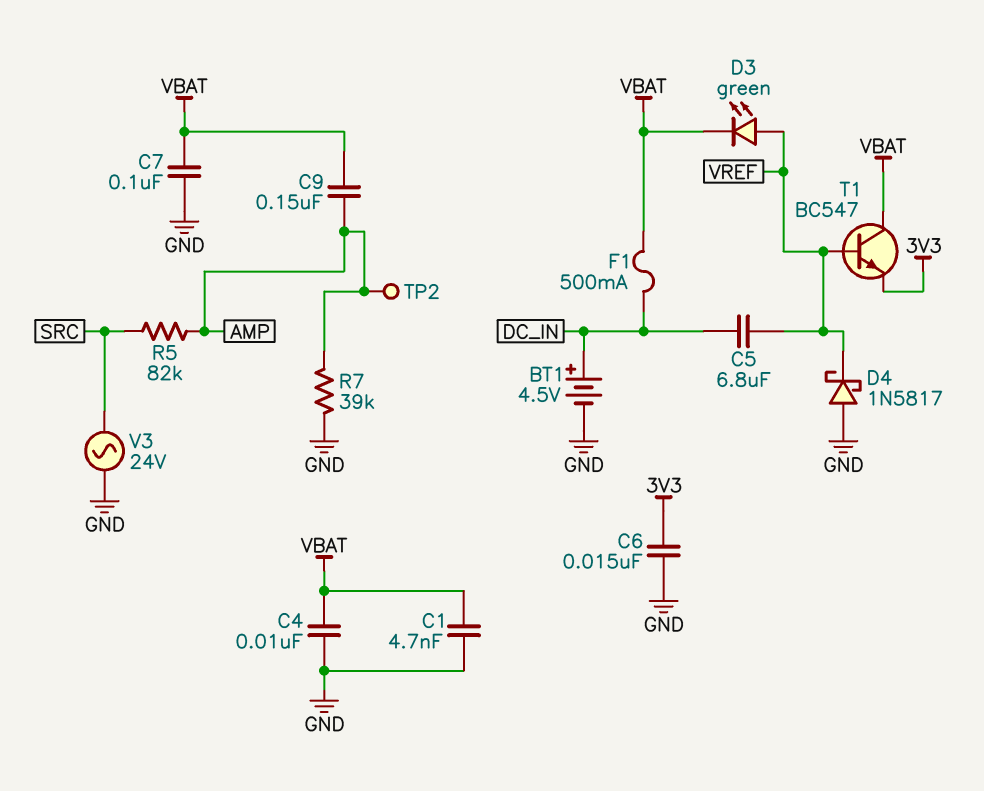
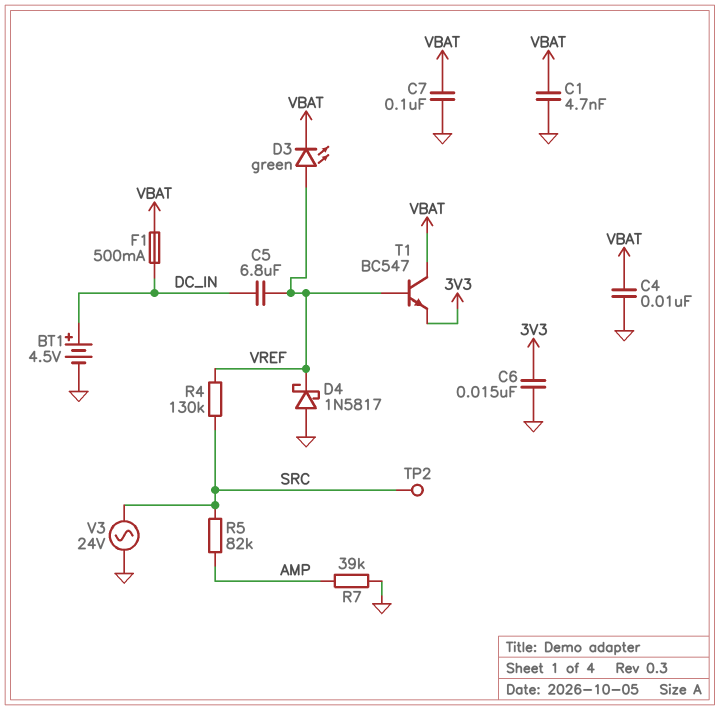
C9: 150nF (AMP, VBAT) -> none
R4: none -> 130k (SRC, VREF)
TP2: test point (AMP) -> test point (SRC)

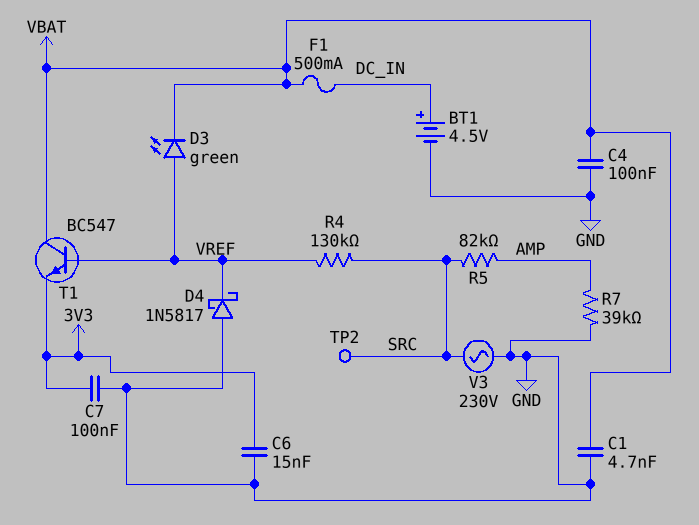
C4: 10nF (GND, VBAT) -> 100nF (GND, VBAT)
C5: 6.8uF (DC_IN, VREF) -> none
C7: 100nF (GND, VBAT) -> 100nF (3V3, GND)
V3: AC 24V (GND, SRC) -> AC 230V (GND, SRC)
= = = = = = =
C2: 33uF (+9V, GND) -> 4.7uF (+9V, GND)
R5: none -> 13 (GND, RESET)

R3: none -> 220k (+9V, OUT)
= = = = = = =
Reproduce, character for character, only the lines of the preceding data that start at the line with "C4: 10nF (GND, VBAT) -> 100nF (GND, VBAT)" and end at the line with "V3: AC 24V (GND, SRC) -> AC 230V (GND, SRC)", both included.

Response for this exercise |
C4: 10nF (GND, VBAT) -> 100nF (GND, VBAT)
C5: 6.8uF (DC_IN, VREF) -> none
C7: 100nF (GND, VBAT) -> 100nF (3V3, GND)
V3: AC 24V (GND, SRC) -> AC 230V (GND, SRC)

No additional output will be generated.